**WORK ITEM:**
All the lines below should be set down exactly, with no picture carried into the copy.

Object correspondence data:
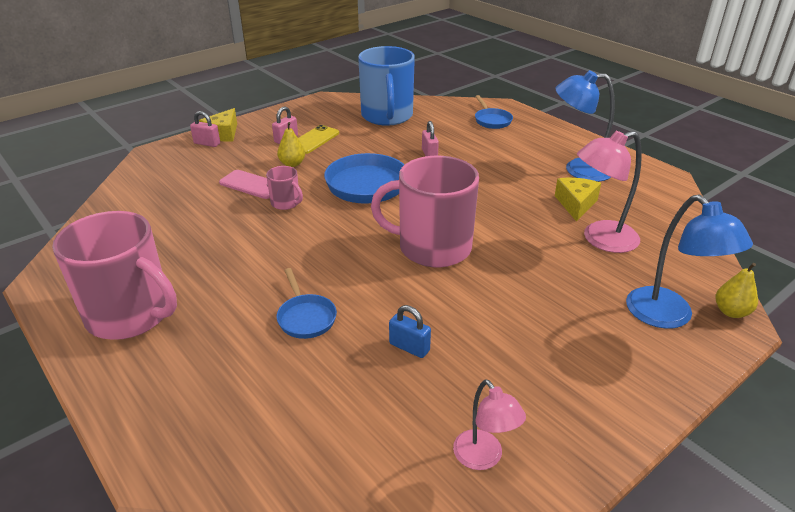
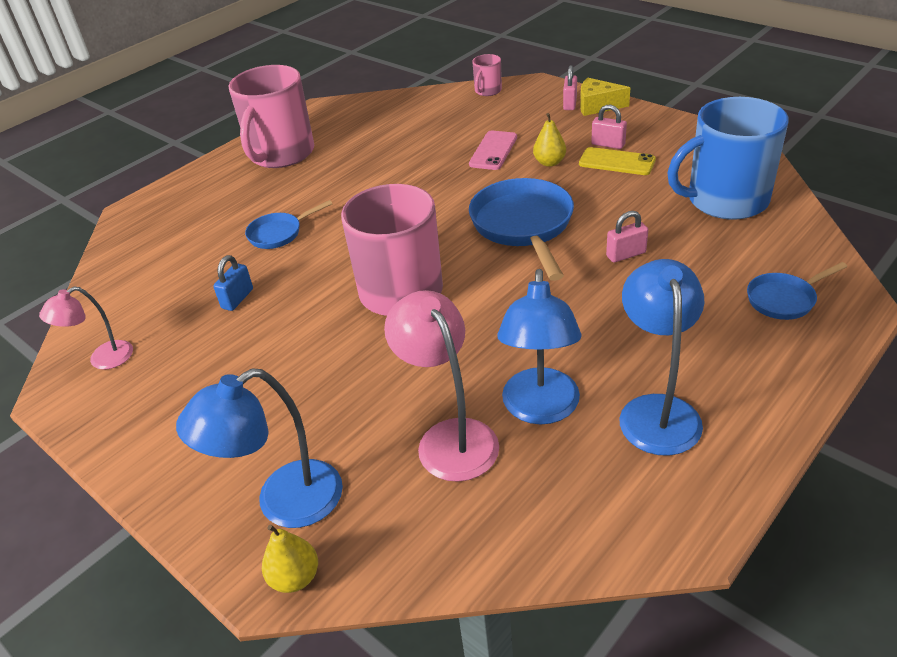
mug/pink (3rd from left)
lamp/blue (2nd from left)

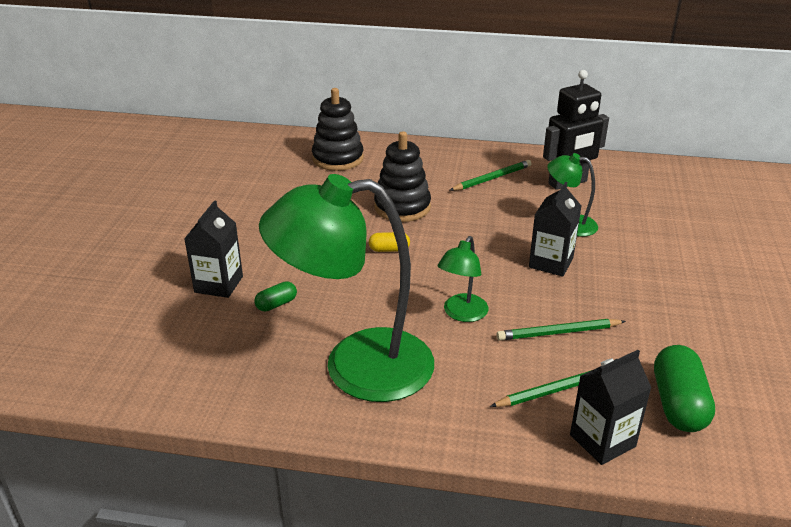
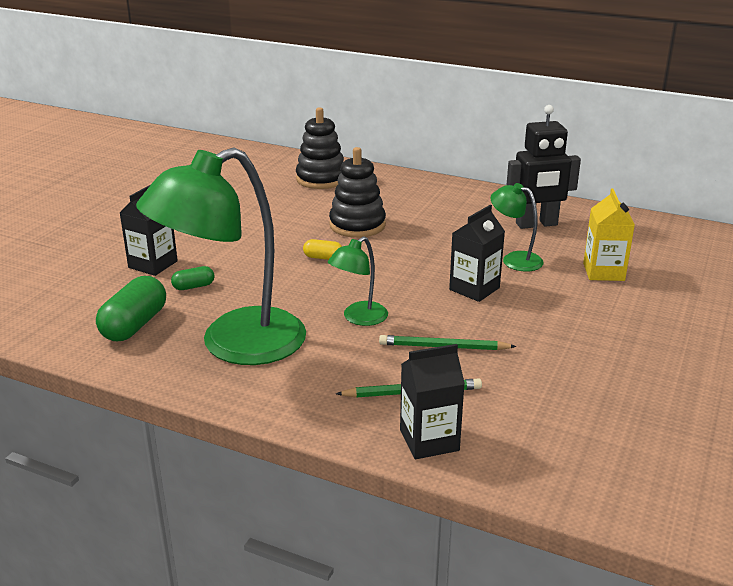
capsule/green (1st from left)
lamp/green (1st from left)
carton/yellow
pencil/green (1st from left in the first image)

**RESULT OF THIS TASK:**
mug/pink (3rd from left)
lamp/blue (2nd from left)

capsule/green (1st from left)
lamp/green (1st from left)
carton/yellow
pencil/green (1st from left in the first image)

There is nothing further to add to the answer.